▶ Assigned task
Copy the entries exactly, leaving out nothing.

- Opening Delimiter -

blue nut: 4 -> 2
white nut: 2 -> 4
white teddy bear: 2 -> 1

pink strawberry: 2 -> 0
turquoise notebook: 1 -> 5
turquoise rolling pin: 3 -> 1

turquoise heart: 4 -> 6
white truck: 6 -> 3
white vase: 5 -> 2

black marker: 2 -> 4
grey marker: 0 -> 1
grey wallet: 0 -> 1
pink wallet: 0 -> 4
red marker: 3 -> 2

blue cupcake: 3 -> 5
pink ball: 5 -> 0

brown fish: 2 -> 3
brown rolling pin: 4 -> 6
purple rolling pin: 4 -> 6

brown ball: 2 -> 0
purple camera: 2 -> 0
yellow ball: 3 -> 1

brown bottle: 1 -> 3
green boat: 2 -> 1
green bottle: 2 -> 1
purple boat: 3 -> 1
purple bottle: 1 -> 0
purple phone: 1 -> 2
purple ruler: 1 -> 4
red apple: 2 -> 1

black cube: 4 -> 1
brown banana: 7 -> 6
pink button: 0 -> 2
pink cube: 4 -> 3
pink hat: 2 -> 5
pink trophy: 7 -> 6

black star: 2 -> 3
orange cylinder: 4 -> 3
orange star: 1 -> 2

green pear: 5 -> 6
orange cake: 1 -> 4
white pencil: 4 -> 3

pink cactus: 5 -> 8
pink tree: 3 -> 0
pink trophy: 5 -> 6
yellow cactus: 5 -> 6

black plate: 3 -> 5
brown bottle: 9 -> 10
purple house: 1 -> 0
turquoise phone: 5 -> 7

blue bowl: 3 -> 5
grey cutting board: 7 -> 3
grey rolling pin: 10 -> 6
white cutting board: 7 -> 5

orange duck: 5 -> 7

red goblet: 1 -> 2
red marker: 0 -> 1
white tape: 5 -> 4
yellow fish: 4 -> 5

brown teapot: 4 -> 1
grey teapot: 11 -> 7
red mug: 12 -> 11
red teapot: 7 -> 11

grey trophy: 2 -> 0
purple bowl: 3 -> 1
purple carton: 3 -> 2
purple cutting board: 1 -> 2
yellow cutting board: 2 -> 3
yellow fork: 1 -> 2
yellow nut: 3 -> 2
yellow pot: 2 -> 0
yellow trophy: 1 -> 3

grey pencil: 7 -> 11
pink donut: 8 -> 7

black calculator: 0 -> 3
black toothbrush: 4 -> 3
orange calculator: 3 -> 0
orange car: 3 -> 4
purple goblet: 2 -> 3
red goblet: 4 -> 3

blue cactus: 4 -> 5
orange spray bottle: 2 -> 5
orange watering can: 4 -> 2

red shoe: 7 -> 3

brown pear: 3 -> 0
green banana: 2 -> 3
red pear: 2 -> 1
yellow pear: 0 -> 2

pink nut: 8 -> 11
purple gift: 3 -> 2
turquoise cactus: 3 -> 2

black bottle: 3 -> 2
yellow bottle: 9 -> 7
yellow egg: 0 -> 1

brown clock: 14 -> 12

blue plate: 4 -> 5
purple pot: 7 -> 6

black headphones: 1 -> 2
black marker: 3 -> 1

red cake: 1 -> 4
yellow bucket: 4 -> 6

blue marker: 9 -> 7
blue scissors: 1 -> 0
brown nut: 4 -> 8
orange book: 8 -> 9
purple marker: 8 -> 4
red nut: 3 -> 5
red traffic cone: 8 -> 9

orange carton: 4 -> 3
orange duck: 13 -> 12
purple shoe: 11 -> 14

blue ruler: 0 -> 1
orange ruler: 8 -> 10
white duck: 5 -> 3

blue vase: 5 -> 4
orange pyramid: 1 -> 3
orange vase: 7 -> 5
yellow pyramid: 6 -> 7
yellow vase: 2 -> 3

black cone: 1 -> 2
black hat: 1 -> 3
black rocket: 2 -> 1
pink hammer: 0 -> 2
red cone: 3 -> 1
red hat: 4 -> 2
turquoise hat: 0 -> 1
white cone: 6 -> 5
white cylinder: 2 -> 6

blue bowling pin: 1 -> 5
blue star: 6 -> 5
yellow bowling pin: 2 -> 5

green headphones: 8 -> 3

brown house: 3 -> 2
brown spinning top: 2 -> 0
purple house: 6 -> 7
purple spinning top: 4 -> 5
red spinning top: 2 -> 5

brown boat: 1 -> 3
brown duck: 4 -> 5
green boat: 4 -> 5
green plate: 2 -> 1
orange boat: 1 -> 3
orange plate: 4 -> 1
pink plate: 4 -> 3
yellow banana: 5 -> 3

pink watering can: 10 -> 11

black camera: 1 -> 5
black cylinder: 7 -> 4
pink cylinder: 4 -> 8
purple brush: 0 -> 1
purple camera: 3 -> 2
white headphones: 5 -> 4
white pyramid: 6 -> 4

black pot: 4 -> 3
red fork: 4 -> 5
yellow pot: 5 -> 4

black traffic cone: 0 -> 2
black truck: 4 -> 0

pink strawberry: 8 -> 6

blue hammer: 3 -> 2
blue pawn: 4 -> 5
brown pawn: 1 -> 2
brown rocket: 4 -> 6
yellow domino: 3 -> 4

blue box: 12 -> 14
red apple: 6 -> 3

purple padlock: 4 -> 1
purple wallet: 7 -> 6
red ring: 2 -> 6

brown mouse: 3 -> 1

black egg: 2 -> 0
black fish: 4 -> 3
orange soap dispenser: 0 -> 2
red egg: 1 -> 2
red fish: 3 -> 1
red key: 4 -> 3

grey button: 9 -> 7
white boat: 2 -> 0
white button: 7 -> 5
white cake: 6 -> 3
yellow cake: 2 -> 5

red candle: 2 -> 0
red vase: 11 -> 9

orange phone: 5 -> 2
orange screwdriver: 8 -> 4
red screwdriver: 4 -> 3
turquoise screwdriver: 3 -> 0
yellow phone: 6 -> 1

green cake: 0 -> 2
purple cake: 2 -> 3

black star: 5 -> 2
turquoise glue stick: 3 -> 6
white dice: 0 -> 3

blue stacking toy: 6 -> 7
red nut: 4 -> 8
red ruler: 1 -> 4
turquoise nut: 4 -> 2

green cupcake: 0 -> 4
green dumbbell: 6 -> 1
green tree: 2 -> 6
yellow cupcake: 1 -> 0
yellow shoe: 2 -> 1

- Closing Delimiter -

▶ Solution for this task
blue nut: 4 -> 2
white nut: 2 -> 4
white teddy bear: 2 -> 1

pink strawberry: 2 -> 0
turquoise notebook: 1 -> 5
turquoise rolling pin: 3 -> 1

turquoise heart: 4 -> 6
white truck: 6 -> 3
white vase: 5 -> 2

black marker: 2 -> 4
grey marker: 0 -> 1
grey wallet: 0 -> 1
pink wallet: 0 -> 4
red marker: 3 -> 2

blue cupcake: 3 -> 5
pink ball: 5 -> 0

brown fish: 2 -> 3
brown rolling pin: 4 -> 6
purple rolling pin: 4 -> 6

brown ball: 2 -> 0
purple camera: 2 -> 0
yellow ball: 3 -> 1

brown bottle: 1 -> 3
green boat: 2 -> 1
green bottle: 2 -> 1
purple boat: 3 -> 1
purple bottle: 1 -> 0
purple phone: 1 -> 2
purple ruler: 1 -> 4
red apple: 2 -> 1

black cube: 4 -> 1
brown banana: 7 -> 6
pink button: 0 -> 2
pink cube: 4 -> 3
pink hat: 2 -> 5
pink trophy: 7 -> 6

black star: 2 -> 3
orange cylinder: 4 -> 3
orange star: 1 -> 2

green pear: 5 -> 6
orange cake: 1 -> 4
white pencil: 4 -> 3

pink cactus: 5 -> 8
pink tree: 3 -> 0
pink trophy: 5 -> 6
yellow cactus: 5 -> 6

black plate: 3 -> 5
brown bottle: 9 -> 10
purple house: 1 -> 0
turquoise phone: 5 -> 7

blue bowl: 3 -> 5
grey cutting board: 7 -> 3
grey rolling pin: 10 -> 6
white cutting board: 7 -> 5

orange duck: 5 -> 7

red goblet: 1 -> 2
red marker: 0 -> 1
white tape: 5 -> 4
yellow fish: 4 -> 5

brown teapot: 4 -> 1
grey teapot: 11 -> 7
red mug: 12 -> 11
red teapot: 7 -> 11

grey trophy: 2 -> 0
purple bowl: 3 -> 1
purple carton: 3 -> 2
purple cutting board: 1 -> 2
yellow cutting board: 2 -> 3
yellow fork: 1 -> 2
yellow nut: 3 -> 2
yellow pot: 2 -> 0
yellow trophy: 1 -> 3

grey pencil: 7 -> 11
pink donut: 8 -> 7

black calculator: 0 -> 3
black toothbrush: 4 -> 3
orange calculator: 3 -> 0
orange car: 3 -> 4
purple goblet: 2 -> 3
red goblet: 4 -> 3

blue cactus: 4 -> 5
orange spray bottle: 2 -> 5
orange watering can: 4 -> 2

red shoe: 7 -> 3

brown pear: 3 -> 0
green banana: 2 -> 3
red pear: 2 -> 1
yellow pear: 0 -> 2

pink nut: 8 -> 11
purple gift: 3 -> 2
turquoise cactus: 3 -> 2

black bottle: 3 -> 2
yellow bottle: 9 -> 7
yellow egg: 0 -> 1

brown clock: 14 -> 12

blue plate: 4 -> 5
purple pot: 7 -> 6

black headphones: 1 -> 2
black marker: 3 -> 1

red cake: 1 -> 4
yellow bucket: 4 -> 6

blue marker: 9 -> 7
blue scissors: 1 -> 0
brown nut: 4 -> 8
orange book: 8 -> 9
purple marker: 8 -> 4
red nut: 3 -> 5
red traffic cone: 8 -> 9

orange carton: 4 -> 3
orange duck: 13 -> 12
purple shoe: 11 -> 14

blue ruler: 0 -> 1
orange ruler: 8 -> 10
white duck: 5 -> 3

blue vase: 5 -> 4
orange pyramid: 1 -> 3
orange vase: 7 -> 5
yellow pyramid: 6 -> 7
yellow vase: 2 -> 3

black cone: 1 -> 2
black hat: 1 -> 3
black rocket: 2 -> 1
pink hammer: 0 -> 2
red cone: 3 -> 1
red hat: 4 -> 2
turquoise hat: 0 -> 1
white cone: 6 -> 5
white cylinder: 2 -> 6

blue bowling pin: 1 -> 5
blue star: 6 -> 5
yellow bowling pin: 2 -> 5

green headphones: 8 -> 3

brown house: 3 -> 2
brown spinning top: 2 -> 0
purple house: 6 -> 7
purple spinning top: 4 -> 5
red spinning top: 2 -> 5

brown boat: 1 -> 3
brown duck: 4 -> 5
green boat: 4 -> 5
green plate: 2 -> 1
orange boat: 1 -> 3
orange plate: 4 -> 1
pink plate: 4 -> 3
yellow banana: 5 -> 3

pink watering can: 10 -> 11

black camera: 1 -> 5
black cylinder: 7 -> 4
pink cylinder: 4 -> 8
purple brush: 0 -> 1
purple camera: 3 -> 2
white headphones: 5 -> 4
white pyramid: 6 -> 4

black pot: 4 -> 3
red fork: 4 -> 5
yellow pot: 5 -> 4

black traffic cone: 0 -> 2
black truck: 4 -> 0

pink strawberry: 8 -> 6

blue hammer: 3 -> 2
blue pawn: 4 -> 5
brown pawn: 1 -> 2
brown rocket: 4 -> 6
yellow domino: 3 -> 4

blue box: 12 -> 14
red apple: 6 -> 3

purple padlock: 4 -> 1
purple wallet: 7 -> 6
red ring: 2 -> 6

brown mouse: 3 -> 1

black egg: 2 -> 0
black fish: 4 -> 3
orange soap dispenser: 0 -> 2
red egg: 1 -> 2
red fish: 3 -> 1
red key: 4 -> 3

grey button: 9 -> 7
white boat: 2 -> 0
white button: 7 -> 5
white cake: 6 -> 3
yellow cake: 2 -> 5

red candle: 2 -> 0
red vase: 11 -> 9

orange phone: 5 -> 2
orange screwdriver: 8 -> 4
red screwdriver: 4 -> 3
turquoise screwdriver: 3 -> 0
yellow phone: 6 -> 1

green cake: 0 -> 2
purple cake: 2 -> 3

black star: 5 -> 2
turquoise glue stick: 3 -> 6
white dice: 0 -> 3

blue stacking toy: 6 -> 7
red nut: 4 -> 8
red ruler: 1 -> 4
turquoise nut: 4 -> 2

green cupcake: 0 -> 4
green dumbbell: 6 -> 1
green tree: 2 -> 6
yellow cupcake: 1 -> 0
yellow shoe: 2 -> 1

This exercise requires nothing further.